→ **Work item**
What is wanted is an exact copy of all the entries.

*** Record set

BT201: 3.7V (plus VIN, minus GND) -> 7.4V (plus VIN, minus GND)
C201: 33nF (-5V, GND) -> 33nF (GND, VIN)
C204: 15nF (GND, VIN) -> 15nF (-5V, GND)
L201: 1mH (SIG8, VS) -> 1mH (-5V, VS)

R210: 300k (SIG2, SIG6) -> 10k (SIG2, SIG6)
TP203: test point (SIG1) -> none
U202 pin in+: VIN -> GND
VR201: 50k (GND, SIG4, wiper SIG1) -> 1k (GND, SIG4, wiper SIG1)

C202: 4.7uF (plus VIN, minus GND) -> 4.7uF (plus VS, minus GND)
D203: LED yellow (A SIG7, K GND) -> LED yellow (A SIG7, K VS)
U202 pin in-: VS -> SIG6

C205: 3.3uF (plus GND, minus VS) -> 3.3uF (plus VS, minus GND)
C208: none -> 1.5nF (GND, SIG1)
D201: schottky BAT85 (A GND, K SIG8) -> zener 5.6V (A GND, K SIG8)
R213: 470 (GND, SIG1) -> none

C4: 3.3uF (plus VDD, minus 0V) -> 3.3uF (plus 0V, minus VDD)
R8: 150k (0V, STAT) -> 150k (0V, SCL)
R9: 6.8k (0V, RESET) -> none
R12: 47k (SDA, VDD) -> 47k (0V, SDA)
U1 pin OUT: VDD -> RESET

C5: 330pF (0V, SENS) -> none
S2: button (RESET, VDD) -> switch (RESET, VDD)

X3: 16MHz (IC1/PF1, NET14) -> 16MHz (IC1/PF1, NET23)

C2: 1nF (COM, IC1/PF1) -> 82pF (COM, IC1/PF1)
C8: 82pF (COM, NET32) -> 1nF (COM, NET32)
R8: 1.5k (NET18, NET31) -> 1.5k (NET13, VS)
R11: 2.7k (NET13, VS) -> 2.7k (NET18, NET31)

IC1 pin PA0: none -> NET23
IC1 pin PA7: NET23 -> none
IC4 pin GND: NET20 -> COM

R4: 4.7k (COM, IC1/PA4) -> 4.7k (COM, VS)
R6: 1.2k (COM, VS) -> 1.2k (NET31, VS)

******

→ **The answer**
BT201: 3.7V (plus VIN, minus GND) -> 7.4V (plus VIN, minus GND)
C201: 33nF (-5V, GND) -> 33nF (GND, VIN)
C204: 15nF (GND, VIN) -> 15nF (-5V, GND)
L201: 1mH (SIG8, VS) -> 1mH (-5V, VS)

R210: 300k (SIG2, SIG6) -> 10k (SIG2, SIG6)
TP203: test point (SIG1) -> none
U202 pin in+: VIN -> GND
VR201: 50k (GND, SIG4, wiper SIG1) -> 1k (GND, SIG4, wiper SIG1)

C202: 4.7uF (plus VIN, minus GND) -> 4.7uF (plus VS, minus GND)
D203: LED yellow (A SIG7, K GND) -> LED yellow (A SIG7, K VS)
U202 pin in-: VS -> SIG6

C205: 3.3uF (plus GND, minus VS) -> 3.3uF (plus VS, minus GND)
C208: none -> 1.5nF (GND, SIG1)
D201: schottky BAT85 (A GND, K SIG8) -> zener 5.6V (A GND, K SIG8)
R213: 470 (GND, SIG1) -> none

C4: 3.3uF (plus VDD, minus 0V) -> 3.3uF (plus 0V, minus VDD)
R8: 150k (0V, STAT) -> 150k (0V, SCL)
R9: 6.8k (0V, RESET) -> none
R12: 47k (SDA, VDD) -> 47k (0V, SDA)
U1 pin OUT: VDD -> RESET

C5: 330pF (0V, SENS) -> none
S2: button (RESET, VDD) -> switch (RESET, VDD)

X3: 16MHz (IC1/PF1, NET14) -> 16MHz (IC1/PF1, NET23)

C2: 1nF (COM, IC1/PF1) -> 82pF (COM, IC1/PF1)
C8: 82pF (COM, NET32) -> 1nF (COM, NET32)
R8: 1.5k (NET18, NET31) -> 1.5k (NET13, VS)
R11: 2.7k (NET13, VS) -> 2.7k (NET18, NET31)

IC1 pin PA0: none -> NET23
IC1 pin PA7: NET23 -> none
IC4 pin GND: NET20 -> COM

R4: 4.7k (COM, IC1/PA4) -> 4.7k (COM, VS)
R6: 1.2k (COM, VS) -> 1.2k (NET31, VS)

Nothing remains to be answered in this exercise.